┌──

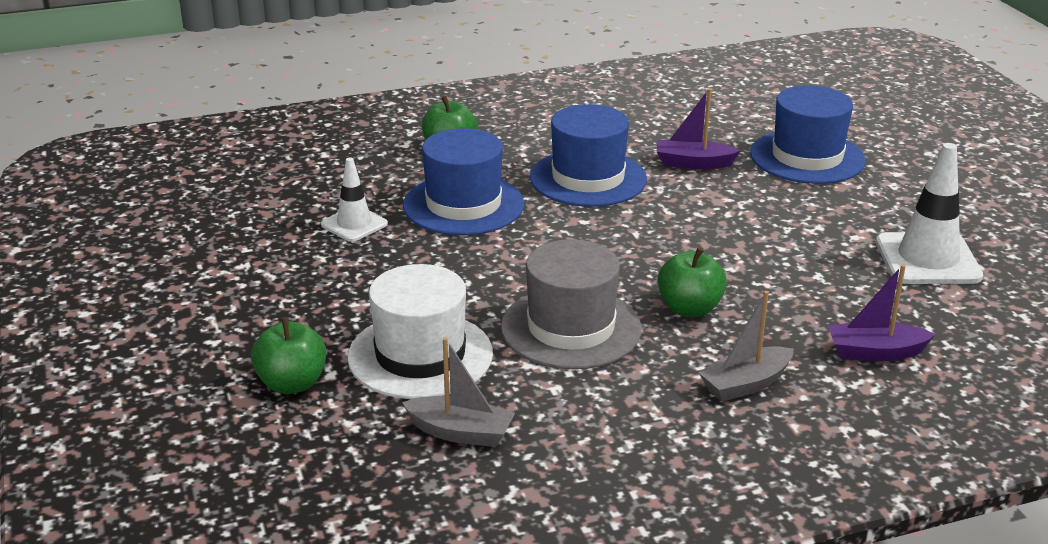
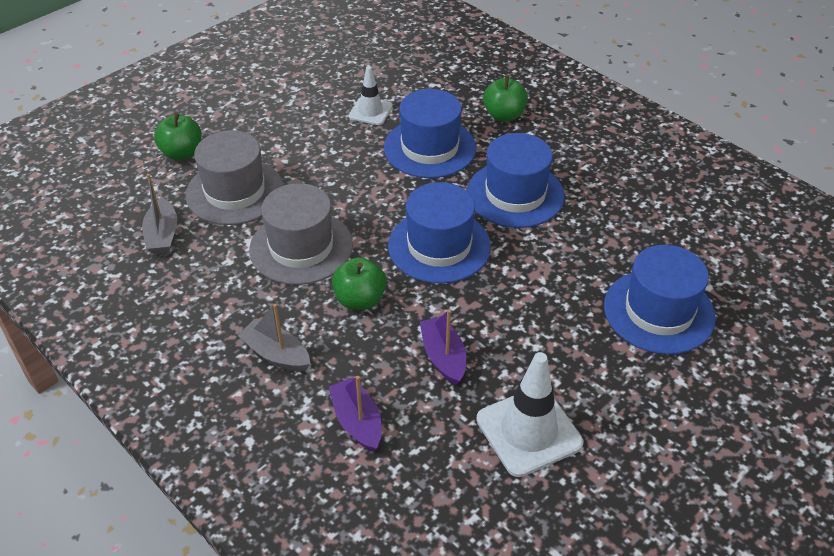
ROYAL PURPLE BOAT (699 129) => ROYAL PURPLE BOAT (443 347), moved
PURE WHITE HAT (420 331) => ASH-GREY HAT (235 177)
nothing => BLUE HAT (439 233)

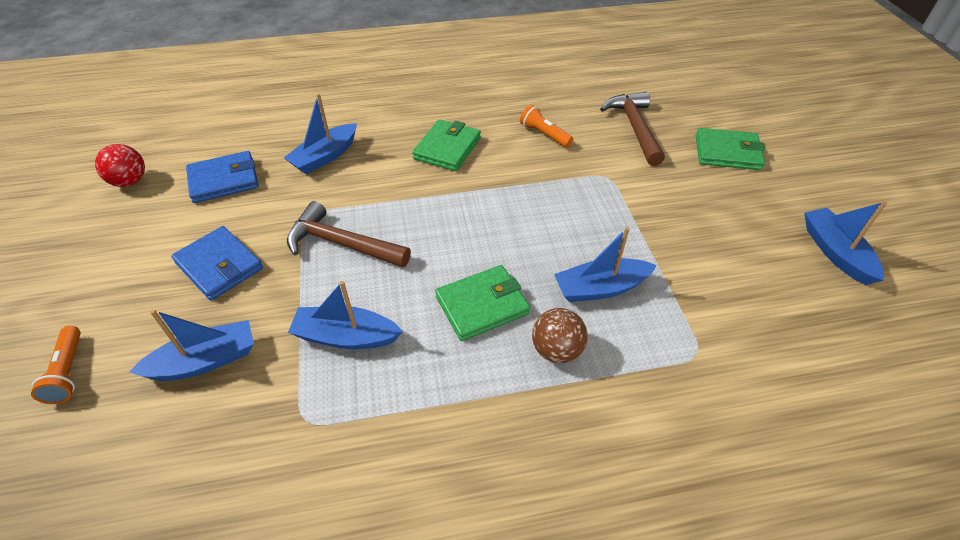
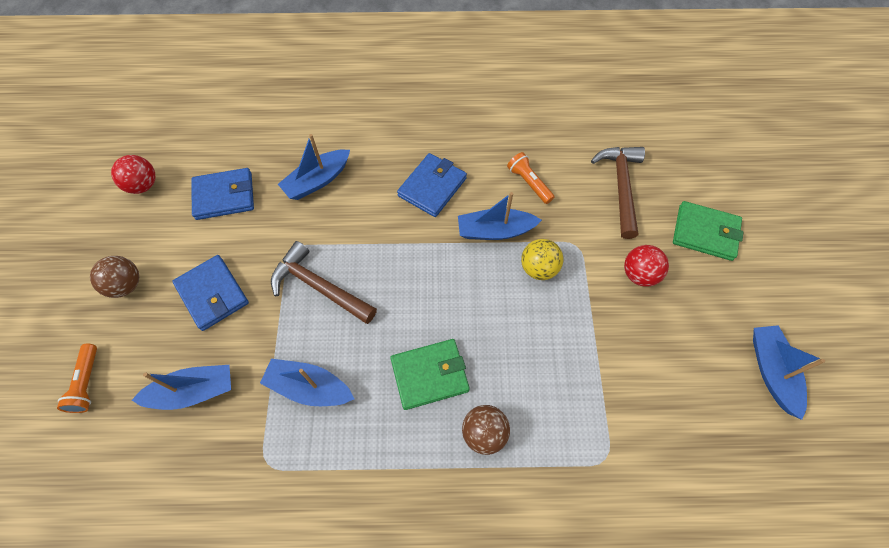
LEAF-GREEN BILLFOLD (446 145) => BLUE BILLFOLD (432 185)
BLUE BOAT (605 264) => BLUE BOAT (500 216), moved
nothing => BRIGHT YELLOW BALL (542 259)
nothing => SCARLET BALL (646 266)
nothing => RUSSET BALL (114 277)

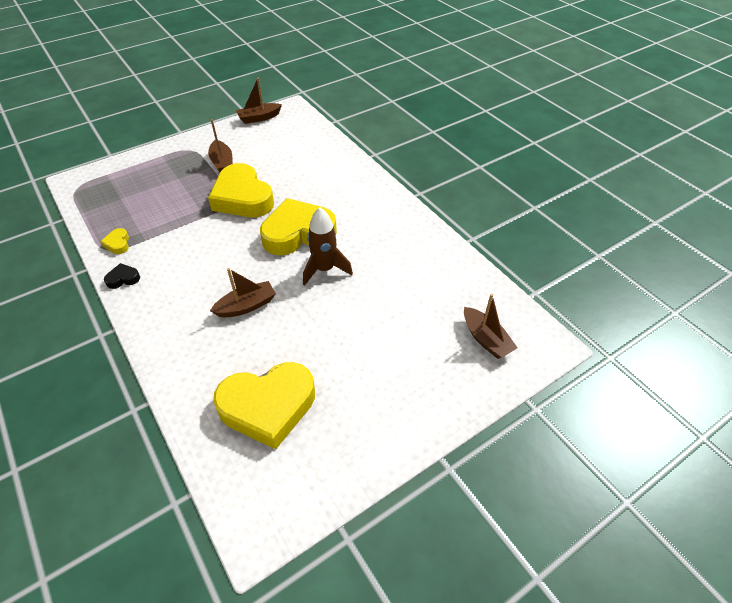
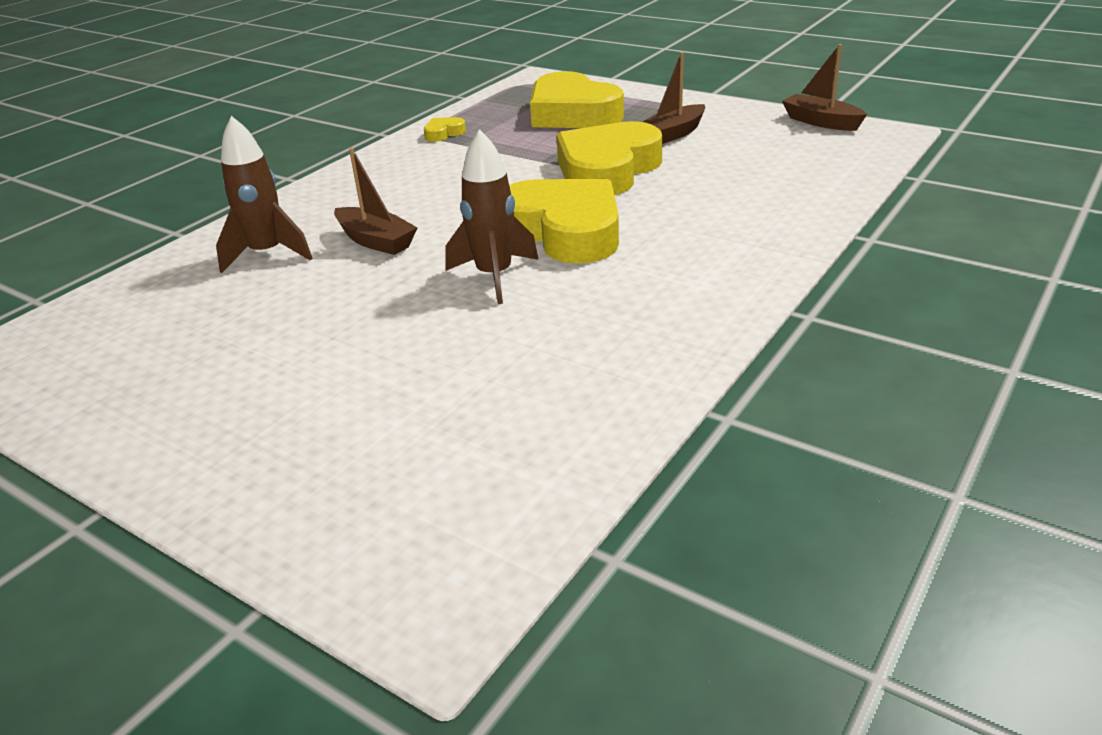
JET-BLACK LOVE HEART (122 276) => nothing
RUSSET BOAT (491 326) => nothing
BRIGHT YELLOW LOVE HEART (264 405) => BRIGHT YELLOW LOVE HEART (577 99), moved
nothing => RUSSET TOY ROCKET (264 194)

└──

■ Action item:
The answer must consist solely of the lines from the line containing "nothing => BRIGHT YELLOW BALL (542 259)" to the end of the data, reproduced exactly, with every picture left out.

■ Exercise solution:
nothing => BRIGHT YELLOW BALL (542 259)
nothing => SCARLET BALL (646 266)
nothing => RUSSET BALL (114 277)

JET-BLACK LOVE HEART (122 276) => nothing
RUSSET BOAT (491 326) => nothing
BRIGHT YELLOW LOVE HEART (264 405) => BRIGHT YELLOW LOVE HEART (577 99), moved
nothing => RUSSET TOY ROCKET (264 194)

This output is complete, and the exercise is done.